Go to the line containing "L2: 47mH (GND, n14) -> 47mH (GND, n23)" in the material below. From there to the end, retype every line exactly and drop the pictures.

--- Extracted information Enclosed Below ---

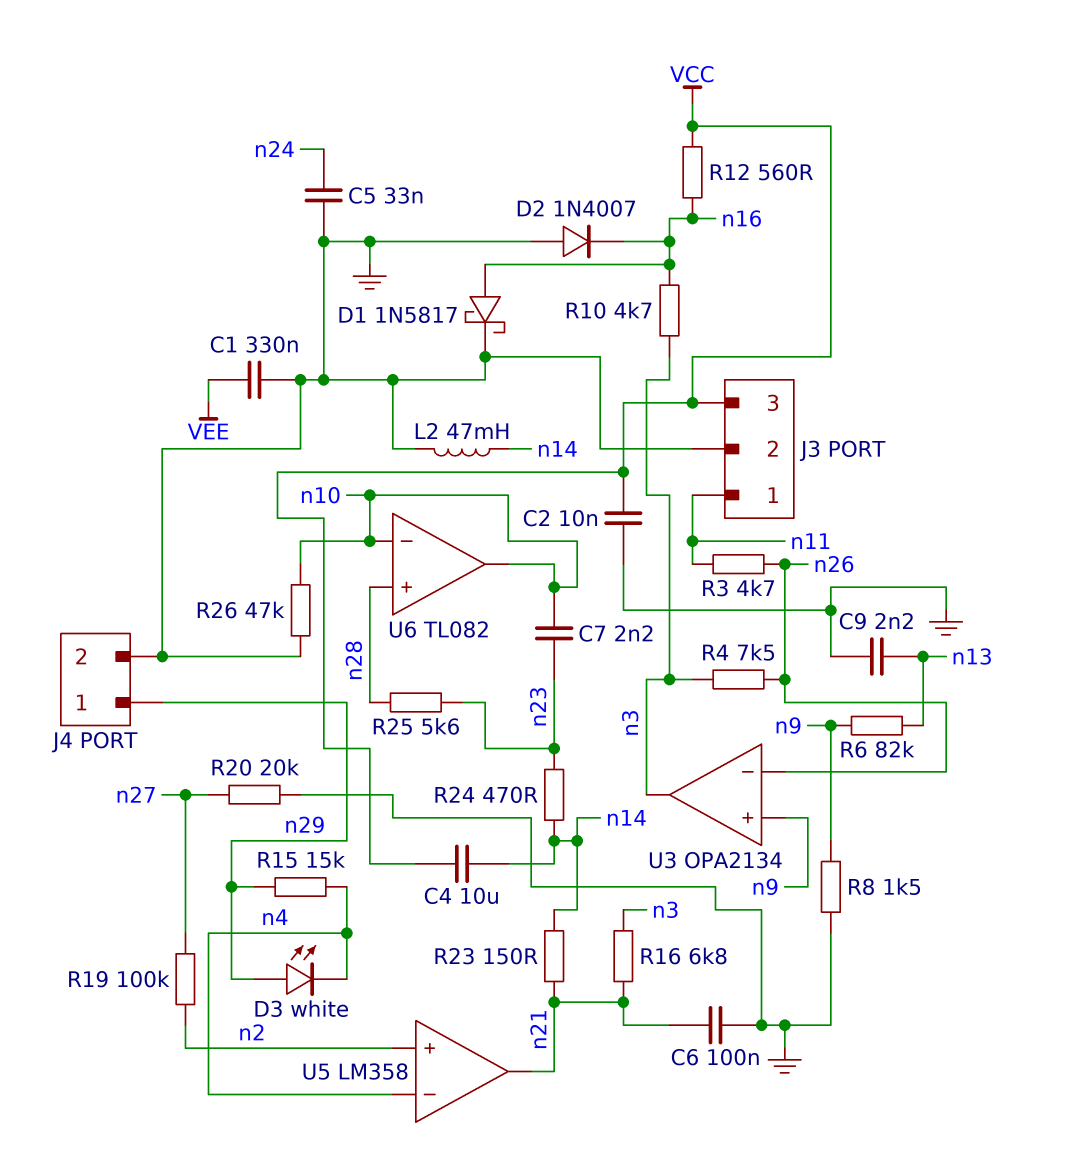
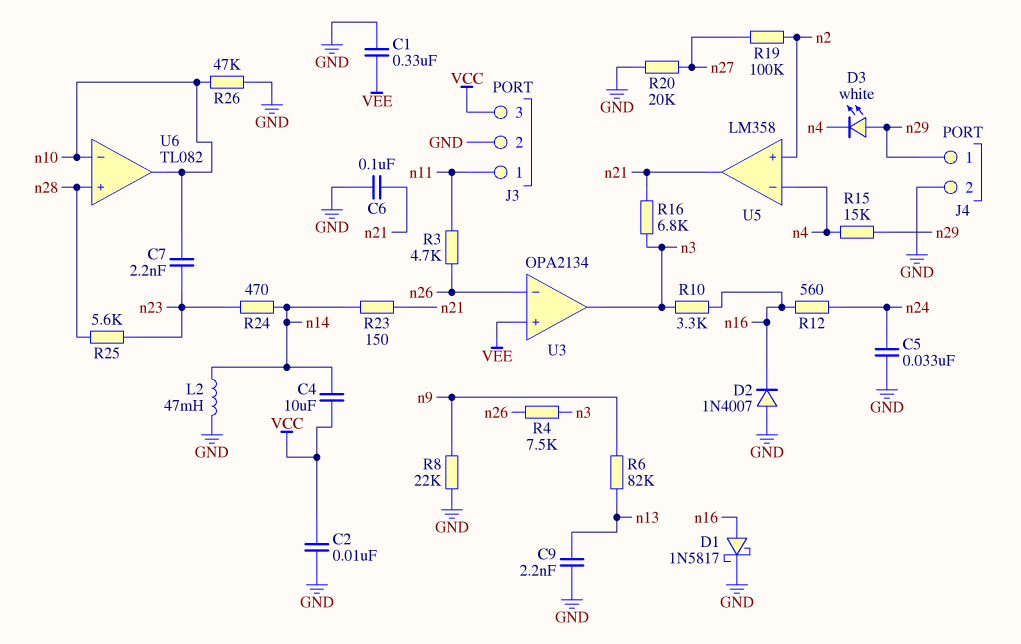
R8: 1.5k (GND, n9) -> 22k (GND, n9)
R10: 4.7k (n3, n16) -> 3.3k (n3, n16)
R12: 560 (VCC, n16) -> 560 (n16, n24)
U3 pin in+: n9 -> VEE

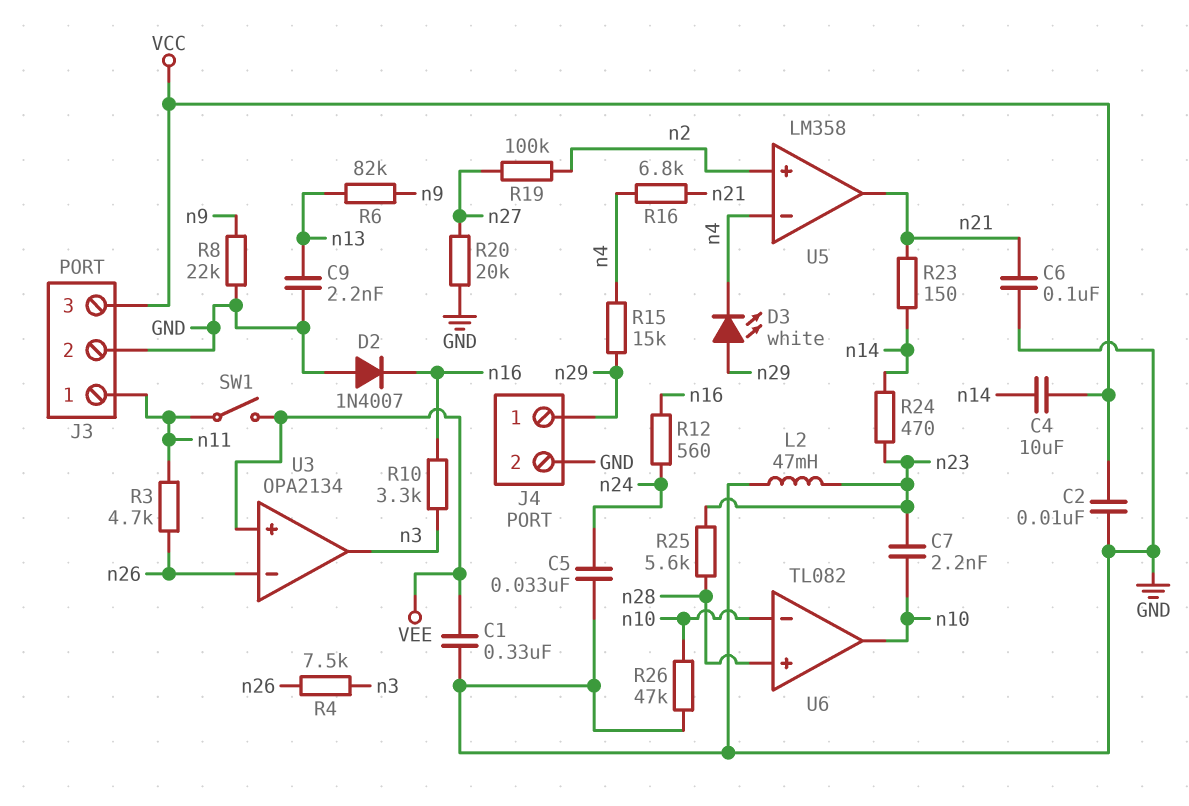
D1: schottky 1N5817 (A n16, K GND) -> none
L2: 47mH (GND, n14) -> 47mH (GND, n23)
R16: 6.8k (n3, n21) -> 6.8k (n4, n21)
SW1: none -> switch (VEE, n11)

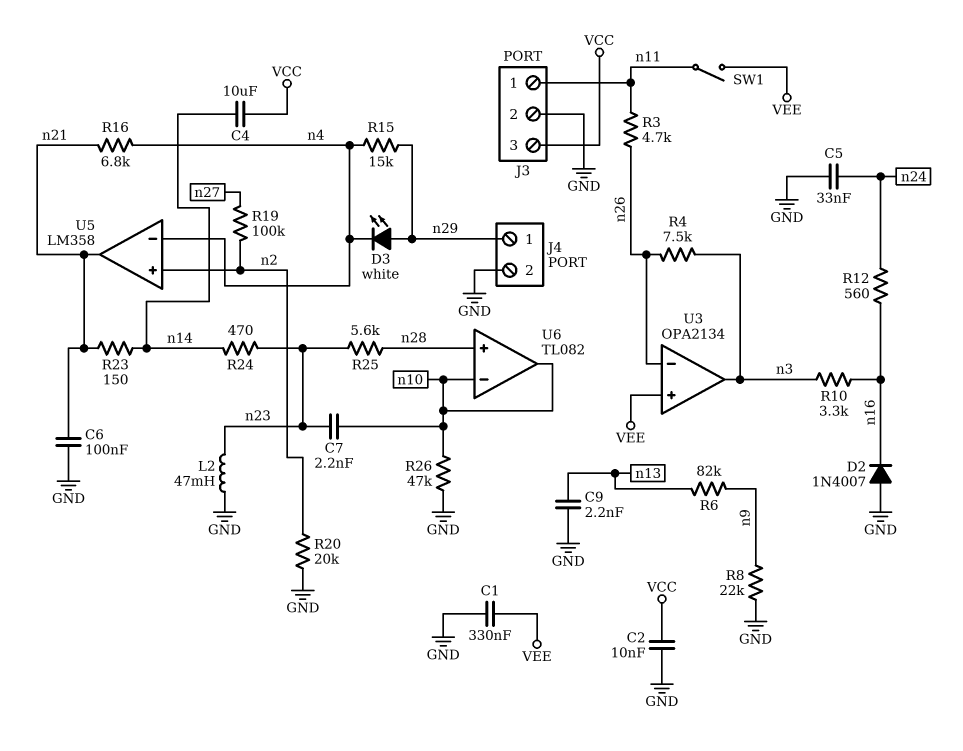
R20: 20k (GND, n27) -> 20k (GND, n2)

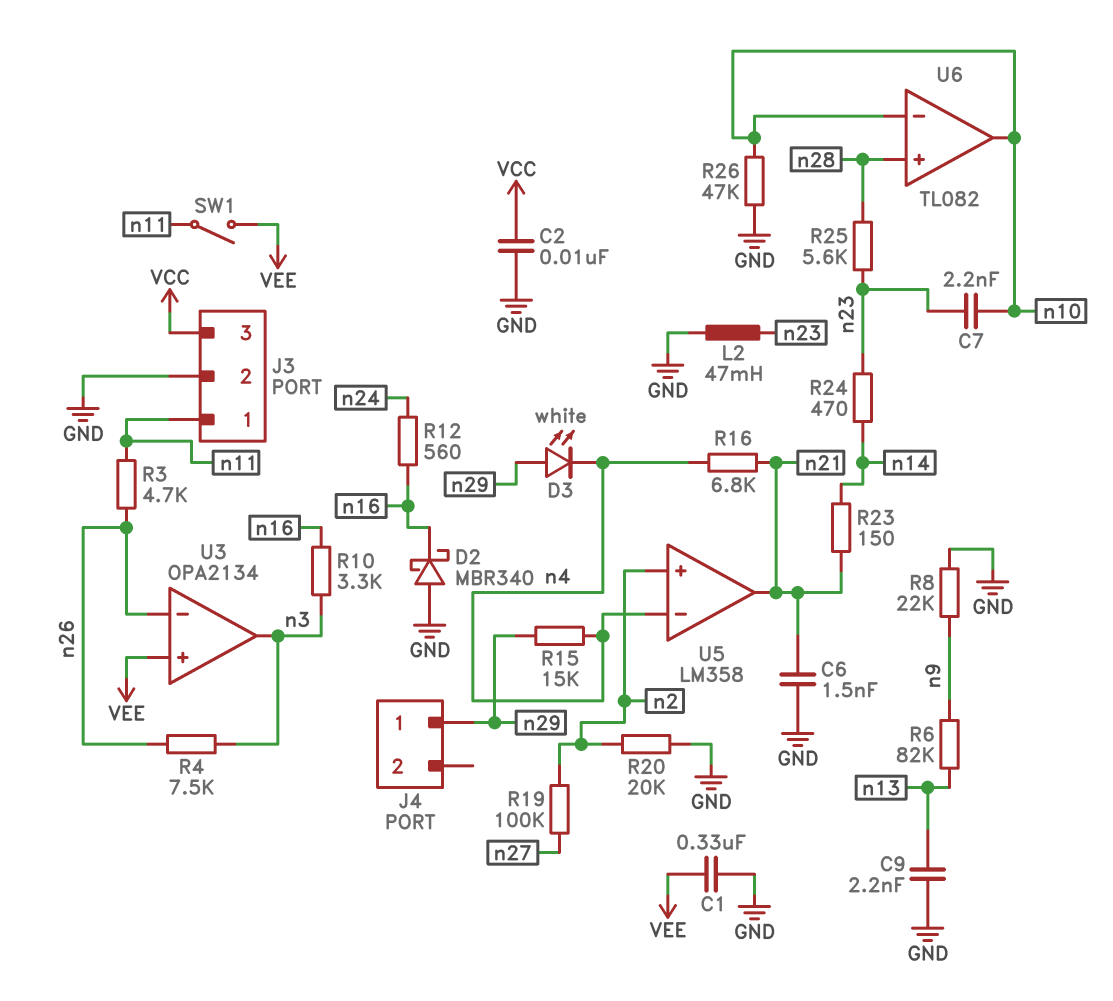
C4: 10uF (VCC, n14) -> none
C5: 33nF (GND, n24) -> none
C6: 100nF (GND, n21) -> 1.5nF (GND, n21)
D2: diode 1N4007 (A GND, K n16) -> schottky MBR340 (A GND, K n16)
J4 pin 2: GND -> none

--- End of Enclosed Extracted information ---

Answer box →
L2: 47mH (GND, n14) -> 47mH (GND, n23)
R16: 6.8k (n3, n21) -> 6.8k (n4, n21)
SW1: none -> switch (VEE, n11)

R20: 20k (GND, n27) -> 20k (GND, n2)

C4: 10uF (VCC, n14) -> none
C5: 33nF (GND, n24) -> none
C6: 100nF (GND, n21) -> 1.5nF (GND, n21)
D2: diode 1N4007 (A GND, K n16) -> schottky MBR340 (A GND, K n16)
J4 pin 2: GND -> none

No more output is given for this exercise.